What is required =
Among the lines below, take the one holding "R1: none -> 3.9k (+12V, N005)", the one holding "D2: diode 1N4001", and all lines between them. Set them down exactly.

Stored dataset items
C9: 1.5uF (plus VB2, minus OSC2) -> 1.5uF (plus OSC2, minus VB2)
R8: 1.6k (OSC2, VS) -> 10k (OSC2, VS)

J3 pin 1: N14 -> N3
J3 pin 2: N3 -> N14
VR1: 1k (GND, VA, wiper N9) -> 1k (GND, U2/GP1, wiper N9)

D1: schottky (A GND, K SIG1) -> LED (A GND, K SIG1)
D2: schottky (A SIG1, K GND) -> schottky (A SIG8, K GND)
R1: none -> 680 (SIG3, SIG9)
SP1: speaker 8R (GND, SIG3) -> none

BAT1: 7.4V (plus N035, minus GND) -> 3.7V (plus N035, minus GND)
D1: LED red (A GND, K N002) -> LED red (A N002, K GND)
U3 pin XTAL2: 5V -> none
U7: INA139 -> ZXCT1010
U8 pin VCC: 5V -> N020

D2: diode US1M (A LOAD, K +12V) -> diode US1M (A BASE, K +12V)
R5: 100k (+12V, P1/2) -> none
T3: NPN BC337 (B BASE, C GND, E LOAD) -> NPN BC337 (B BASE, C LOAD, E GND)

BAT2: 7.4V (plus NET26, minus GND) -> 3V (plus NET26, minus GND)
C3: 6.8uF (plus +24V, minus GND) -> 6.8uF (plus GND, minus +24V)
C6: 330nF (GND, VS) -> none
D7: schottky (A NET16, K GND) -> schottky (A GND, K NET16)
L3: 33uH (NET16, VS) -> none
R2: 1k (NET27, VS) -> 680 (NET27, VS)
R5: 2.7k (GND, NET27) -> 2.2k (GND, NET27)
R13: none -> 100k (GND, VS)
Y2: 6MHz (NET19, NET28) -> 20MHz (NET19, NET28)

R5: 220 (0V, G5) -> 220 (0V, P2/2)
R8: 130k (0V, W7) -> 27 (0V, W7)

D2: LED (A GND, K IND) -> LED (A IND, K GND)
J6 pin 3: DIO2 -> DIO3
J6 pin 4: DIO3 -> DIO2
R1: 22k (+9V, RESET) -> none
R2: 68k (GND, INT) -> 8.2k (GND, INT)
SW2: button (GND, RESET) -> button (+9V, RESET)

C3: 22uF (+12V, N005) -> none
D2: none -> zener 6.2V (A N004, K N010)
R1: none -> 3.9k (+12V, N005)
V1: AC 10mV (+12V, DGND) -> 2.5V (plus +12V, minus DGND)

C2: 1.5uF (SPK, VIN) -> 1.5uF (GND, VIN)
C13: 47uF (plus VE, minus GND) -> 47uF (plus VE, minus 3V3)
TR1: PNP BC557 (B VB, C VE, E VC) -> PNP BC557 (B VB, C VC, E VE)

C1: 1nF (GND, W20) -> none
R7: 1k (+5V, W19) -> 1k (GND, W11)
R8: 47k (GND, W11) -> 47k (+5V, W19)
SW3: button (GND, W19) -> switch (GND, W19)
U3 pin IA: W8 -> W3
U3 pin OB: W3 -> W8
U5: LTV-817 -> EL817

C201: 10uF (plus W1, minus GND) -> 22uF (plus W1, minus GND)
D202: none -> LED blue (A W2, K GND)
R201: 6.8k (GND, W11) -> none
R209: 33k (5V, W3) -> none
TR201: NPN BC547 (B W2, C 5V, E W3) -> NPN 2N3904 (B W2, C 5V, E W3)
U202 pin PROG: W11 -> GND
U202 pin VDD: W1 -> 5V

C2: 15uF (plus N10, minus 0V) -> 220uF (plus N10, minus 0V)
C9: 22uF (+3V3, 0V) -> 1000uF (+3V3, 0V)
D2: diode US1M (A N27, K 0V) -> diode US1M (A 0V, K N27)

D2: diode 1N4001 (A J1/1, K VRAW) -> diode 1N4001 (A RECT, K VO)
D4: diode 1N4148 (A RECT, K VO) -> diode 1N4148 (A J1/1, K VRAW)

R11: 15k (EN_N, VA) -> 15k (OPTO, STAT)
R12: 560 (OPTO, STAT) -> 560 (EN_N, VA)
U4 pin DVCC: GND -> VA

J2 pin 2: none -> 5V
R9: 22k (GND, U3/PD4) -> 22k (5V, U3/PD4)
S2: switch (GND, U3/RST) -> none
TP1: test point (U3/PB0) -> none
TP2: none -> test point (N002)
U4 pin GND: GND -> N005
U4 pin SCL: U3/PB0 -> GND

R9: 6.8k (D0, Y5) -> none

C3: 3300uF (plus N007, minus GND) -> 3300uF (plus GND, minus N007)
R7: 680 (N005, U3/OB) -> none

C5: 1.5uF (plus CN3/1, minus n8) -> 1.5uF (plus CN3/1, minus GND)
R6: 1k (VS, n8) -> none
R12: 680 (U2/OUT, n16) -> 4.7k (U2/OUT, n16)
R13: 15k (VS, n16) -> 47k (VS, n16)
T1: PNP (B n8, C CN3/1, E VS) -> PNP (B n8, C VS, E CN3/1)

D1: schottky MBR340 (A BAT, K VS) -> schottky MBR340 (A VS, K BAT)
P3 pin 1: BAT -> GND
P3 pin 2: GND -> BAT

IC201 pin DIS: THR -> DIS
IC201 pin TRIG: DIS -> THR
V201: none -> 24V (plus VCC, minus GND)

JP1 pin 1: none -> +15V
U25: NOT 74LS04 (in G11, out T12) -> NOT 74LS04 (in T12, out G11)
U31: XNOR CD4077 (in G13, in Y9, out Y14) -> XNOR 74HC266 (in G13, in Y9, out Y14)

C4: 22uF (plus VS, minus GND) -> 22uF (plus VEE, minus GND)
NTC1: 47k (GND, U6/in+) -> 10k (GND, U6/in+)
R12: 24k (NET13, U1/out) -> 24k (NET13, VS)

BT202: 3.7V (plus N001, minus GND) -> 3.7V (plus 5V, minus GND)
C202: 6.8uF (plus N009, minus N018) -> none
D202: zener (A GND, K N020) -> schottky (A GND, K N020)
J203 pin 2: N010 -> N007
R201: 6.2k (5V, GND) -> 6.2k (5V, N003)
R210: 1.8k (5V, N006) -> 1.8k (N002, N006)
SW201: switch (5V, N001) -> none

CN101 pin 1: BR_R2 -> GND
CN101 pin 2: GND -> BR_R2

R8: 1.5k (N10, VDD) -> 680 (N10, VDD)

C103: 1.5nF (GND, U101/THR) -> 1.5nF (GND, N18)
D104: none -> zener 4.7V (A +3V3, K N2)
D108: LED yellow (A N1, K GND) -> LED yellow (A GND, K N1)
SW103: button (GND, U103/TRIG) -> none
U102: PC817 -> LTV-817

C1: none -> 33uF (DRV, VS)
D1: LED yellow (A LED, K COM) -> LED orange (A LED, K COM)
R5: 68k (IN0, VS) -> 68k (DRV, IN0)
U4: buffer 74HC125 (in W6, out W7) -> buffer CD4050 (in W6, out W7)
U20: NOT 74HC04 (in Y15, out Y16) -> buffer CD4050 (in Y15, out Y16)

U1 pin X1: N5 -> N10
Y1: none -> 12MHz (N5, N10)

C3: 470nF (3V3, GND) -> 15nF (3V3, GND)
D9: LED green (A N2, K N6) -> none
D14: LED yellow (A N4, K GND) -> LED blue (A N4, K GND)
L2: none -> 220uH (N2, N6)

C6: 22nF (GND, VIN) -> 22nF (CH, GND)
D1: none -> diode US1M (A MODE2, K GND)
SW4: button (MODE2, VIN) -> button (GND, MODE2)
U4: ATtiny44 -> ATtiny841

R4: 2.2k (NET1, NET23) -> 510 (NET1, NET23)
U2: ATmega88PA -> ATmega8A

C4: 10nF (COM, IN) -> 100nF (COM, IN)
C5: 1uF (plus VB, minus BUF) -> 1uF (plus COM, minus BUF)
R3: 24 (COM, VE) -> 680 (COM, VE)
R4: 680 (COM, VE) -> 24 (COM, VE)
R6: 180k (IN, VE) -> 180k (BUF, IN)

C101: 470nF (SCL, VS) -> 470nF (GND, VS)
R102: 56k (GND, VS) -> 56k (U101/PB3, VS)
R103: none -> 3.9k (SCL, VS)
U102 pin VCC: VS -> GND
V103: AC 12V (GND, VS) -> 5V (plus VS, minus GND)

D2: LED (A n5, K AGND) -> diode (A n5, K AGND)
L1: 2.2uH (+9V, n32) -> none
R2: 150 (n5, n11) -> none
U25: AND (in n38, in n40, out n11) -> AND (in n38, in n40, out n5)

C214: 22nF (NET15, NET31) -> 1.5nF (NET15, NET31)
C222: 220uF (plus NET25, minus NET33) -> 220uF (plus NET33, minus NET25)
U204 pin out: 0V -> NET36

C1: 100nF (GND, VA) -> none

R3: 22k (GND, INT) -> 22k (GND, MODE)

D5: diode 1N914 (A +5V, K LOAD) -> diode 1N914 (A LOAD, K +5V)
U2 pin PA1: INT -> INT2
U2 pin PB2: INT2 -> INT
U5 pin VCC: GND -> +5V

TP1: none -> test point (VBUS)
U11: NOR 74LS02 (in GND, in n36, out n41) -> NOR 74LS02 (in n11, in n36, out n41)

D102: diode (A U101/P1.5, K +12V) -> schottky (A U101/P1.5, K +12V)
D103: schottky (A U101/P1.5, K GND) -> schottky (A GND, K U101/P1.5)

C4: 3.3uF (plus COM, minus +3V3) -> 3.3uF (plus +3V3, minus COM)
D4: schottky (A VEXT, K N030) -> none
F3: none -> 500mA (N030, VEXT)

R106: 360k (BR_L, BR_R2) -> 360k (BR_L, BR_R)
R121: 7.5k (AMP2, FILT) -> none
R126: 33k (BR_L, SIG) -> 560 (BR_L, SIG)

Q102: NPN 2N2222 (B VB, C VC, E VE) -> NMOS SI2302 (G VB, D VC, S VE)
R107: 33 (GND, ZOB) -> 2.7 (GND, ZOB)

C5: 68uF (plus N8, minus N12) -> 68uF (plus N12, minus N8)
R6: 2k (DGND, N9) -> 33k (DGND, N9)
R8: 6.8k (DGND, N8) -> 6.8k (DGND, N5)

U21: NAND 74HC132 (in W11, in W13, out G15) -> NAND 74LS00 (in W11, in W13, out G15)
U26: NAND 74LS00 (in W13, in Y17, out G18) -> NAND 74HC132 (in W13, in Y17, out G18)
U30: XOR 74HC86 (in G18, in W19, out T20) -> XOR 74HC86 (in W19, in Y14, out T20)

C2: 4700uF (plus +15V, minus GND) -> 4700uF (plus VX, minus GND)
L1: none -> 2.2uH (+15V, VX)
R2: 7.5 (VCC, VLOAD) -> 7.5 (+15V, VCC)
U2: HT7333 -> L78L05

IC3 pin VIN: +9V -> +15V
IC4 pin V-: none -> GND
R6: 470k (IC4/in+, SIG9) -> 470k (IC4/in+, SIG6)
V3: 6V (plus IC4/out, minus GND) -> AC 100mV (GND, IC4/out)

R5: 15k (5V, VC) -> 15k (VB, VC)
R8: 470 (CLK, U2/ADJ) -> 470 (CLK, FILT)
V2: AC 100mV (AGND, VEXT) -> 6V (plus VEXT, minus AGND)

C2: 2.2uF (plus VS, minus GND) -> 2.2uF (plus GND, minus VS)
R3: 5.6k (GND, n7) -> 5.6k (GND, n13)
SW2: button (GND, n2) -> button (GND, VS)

Reply =
R1: none -> 3.9k (+12V, N005)
V1: AC 10mV (+12V, DGND) -> 2.5V (plus +12V, minus DGND)

C2: 1.5uF (SPK, VIN) -> 1.5uF (GND, VIN)
C13: 47uF (plus VE, minus GND) -> 47uF (plus VE, minus 3V3)
TR1: PNP BC557 (B VB, C VE, E VC) -> PNP BC557 (B VB, C VC, E VE)

C1: 1nF (GND, W20) -> none
R7: 1k (+5V, W19) -> 1k (GND, W11)
R8: 47k (GND, W11) -> 47k (+5V, W19)
SW3: button (GND, W19) -> switch (GND, W19)
U3 pin IA: W8 -> W3
U3 pin OB: W3 -> W8
U5: LTV-817 -> EL817

C201: 10uF (plus W1, minus GND) -> 22uF (plus W1, minus GND)
D202: none -> LED blue (A W2, K GND)
R201: 6.8k (GND, W11) -> none
R209: 33k (5V, W3) -> none
TR201: NPN BC547 (B W2, C 5V, E W3) -> NPN 2N3904 (B W2, C 5V, E W3)
U202 pin PROG: W11 -> GND
U202 pin VDD: W1 -> 5V

C2: 15uF (plus N10, minus 0V) -> 220uF (plus N10, minus 0V)
C9: 22uF (+3V3, 0V) -> 1000uF (+3V3, 0V)
D2: diode US1M (A N27, K 0V) -> diode US1M (A 0V, K N27)

D2: diode 1N4001 (A J1/1, K VRAW) -> diode 1N4001 (A RECT, K VO)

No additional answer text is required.